## Assigned task
Look below for the line containing "R6: none -> 13k (AGND, n1)"; write out that line and each one after it to the end, exactly, and nothing else.

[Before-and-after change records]
*** Begin section ***

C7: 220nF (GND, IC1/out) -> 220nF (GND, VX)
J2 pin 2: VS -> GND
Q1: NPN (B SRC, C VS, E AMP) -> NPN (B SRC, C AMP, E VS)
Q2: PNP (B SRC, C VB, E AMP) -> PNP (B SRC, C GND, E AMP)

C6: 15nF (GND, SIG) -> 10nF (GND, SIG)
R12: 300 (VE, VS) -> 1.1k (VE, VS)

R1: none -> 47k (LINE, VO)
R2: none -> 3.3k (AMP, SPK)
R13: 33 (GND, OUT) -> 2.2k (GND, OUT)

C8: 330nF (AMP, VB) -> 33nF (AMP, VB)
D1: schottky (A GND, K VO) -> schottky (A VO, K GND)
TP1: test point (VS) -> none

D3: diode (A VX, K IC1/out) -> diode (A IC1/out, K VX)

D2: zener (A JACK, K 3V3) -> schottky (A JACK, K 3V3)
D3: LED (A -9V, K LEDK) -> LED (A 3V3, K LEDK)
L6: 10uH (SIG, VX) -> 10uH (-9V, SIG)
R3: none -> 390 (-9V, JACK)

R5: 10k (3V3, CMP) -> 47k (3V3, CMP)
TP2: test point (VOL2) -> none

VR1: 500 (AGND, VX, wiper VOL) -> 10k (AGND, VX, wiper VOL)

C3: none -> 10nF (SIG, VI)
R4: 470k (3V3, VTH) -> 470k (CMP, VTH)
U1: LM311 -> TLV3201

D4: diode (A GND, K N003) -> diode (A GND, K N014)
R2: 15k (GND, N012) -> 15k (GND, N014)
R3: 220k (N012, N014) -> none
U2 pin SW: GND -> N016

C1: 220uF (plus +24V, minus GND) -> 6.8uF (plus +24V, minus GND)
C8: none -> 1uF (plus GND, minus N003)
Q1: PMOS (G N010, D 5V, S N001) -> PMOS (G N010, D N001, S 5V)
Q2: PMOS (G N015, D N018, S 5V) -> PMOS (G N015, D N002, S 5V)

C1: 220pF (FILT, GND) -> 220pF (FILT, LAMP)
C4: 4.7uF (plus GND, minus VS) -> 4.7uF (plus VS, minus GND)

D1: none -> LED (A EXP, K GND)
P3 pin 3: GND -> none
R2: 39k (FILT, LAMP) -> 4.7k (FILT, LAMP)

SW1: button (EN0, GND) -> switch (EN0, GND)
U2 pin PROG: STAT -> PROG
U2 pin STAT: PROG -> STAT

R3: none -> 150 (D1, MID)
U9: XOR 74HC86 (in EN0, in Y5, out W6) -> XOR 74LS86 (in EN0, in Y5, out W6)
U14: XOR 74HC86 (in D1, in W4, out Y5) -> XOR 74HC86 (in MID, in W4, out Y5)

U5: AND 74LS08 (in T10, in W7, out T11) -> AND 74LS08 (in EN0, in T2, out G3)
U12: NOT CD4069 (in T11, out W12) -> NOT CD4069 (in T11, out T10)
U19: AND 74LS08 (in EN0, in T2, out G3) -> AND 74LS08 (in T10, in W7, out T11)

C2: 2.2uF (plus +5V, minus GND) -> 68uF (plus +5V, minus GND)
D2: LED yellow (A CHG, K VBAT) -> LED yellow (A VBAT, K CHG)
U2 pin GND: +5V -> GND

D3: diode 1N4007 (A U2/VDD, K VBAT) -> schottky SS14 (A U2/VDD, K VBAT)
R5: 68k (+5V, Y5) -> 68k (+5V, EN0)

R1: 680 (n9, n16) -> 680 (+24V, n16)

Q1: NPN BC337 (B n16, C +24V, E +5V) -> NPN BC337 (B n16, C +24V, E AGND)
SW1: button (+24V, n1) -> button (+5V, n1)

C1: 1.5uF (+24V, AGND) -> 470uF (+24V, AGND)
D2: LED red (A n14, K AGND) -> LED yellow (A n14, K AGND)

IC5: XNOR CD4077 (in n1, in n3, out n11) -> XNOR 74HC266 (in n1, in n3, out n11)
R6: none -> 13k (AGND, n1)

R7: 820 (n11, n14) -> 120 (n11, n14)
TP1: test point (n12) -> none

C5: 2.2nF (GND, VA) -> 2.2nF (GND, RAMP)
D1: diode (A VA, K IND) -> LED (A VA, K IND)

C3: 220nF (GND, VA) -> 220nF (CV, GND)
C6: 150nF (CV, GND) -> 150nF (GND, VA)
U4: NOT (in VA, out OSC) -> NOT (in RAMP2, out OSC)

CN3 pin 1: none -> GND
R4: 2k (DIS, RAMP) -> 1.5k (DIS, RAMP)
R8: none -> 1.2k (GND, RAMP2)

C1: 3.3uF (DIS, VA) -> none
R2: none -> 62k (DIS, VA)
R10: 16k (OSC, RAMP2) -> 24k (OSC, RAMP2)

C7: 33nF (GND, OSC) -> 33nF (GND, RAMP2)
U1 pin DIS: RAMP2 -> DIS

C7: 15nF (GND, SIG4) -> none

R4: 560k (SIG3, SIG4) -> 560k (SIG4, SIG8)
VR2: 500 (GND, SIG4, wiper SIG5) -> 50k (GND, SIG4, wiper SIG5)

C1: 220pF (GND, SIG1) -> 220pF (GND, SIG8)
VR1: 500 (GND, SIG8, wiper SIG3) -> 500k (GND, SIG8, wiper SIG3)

*** End section ***

## Solution for this problem
R6: none -> 13k (AGND, n1)

R7: 820 (n11, n14) -> 120 (n11, n14)
TP1: test point (n12) -> none

C5: 2.2nF (GND, VA) -> 2.2nF (GND, RAMP)
D1: diode (A VA, K IND) -> LED (A VA, K IND)

C3: 220nF (GND, VA) -> 220nF (CV, GND)
C6: 150nF (CV, GND) -> 150nF (GND, VA)
U4: NOT (in VA, out OSC) -> NOT (in RAMP2, out OSC)

CN3 pin 1: none -> GND
R4: 2k (DIS, RAMP) -> 1.5k (DIS, RAMP)
R8: none -> 1.2k (GND, RAMP2)

C1: 3.3uF (DIS, VA) -> none
R2: none -> 62k (DIS, VA)
R10: 16k (OSC, RAMP2) -> 24k (OSC, RAMP2)

C7: 33nF (GND, OSC) -> 33nF (GND, RAMP2)
U1 pin DIS: RAMP2 -> DIS

C7: 15nF (GND, SIG4) -> none

R4: 560k (SIG3, SIG4) -> 560k (SIG4, SIG8)
VR2: 500 (GND, SIG4, wiper SIG5) -> 50k (GND, SIG4, wiper SIG5)

C1: 220pF (GND, SIG1) -> 220pF (GND, SIG8)
VR1: 500 (GND, SIG8, wiper SIG3) -> 500k (GND, SIG8, wiper SIG3)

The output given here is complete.